*Task statement*: Reproduce every line of the material below, but drop the pictures.

[Information supplied Boundary: Start]

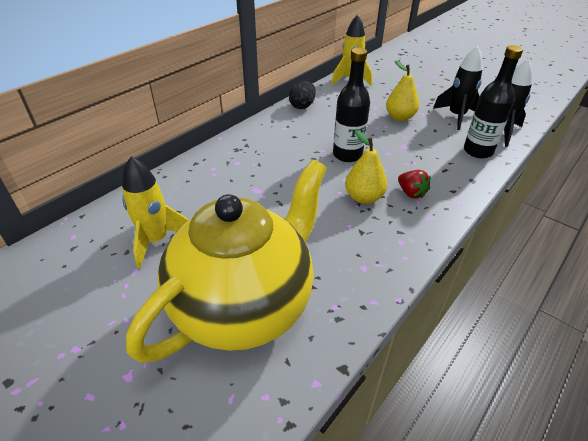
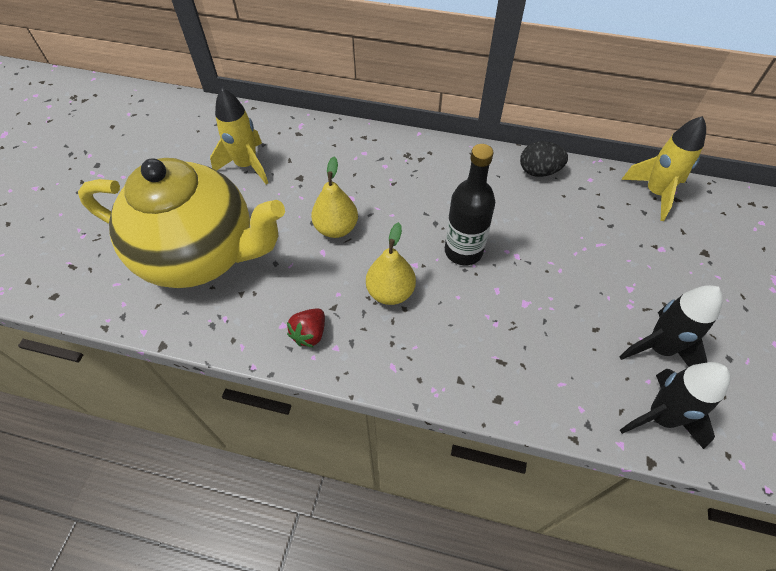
camera: 65 degrees right, 15 degrees up
(399, 117) = (596, 279): yellow pear -> yellow pear (336, 228)
(411, 193) = (427, 336): red strawberry -> red strawberry (309, 334)
(478, 151) = (578, 394): black bottle -> none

[Information supplied Boundary: End]

*Response area*:
camera: 65 degrees right, 15 degrees up
(399, 117) = (596, 279): yellow pear -> yellow pear (336, 228)
(411, 193) = (427, 336): red strawberry -> red strawberry (309, 334)
(478, 151) = (578, 394): black bottle -> none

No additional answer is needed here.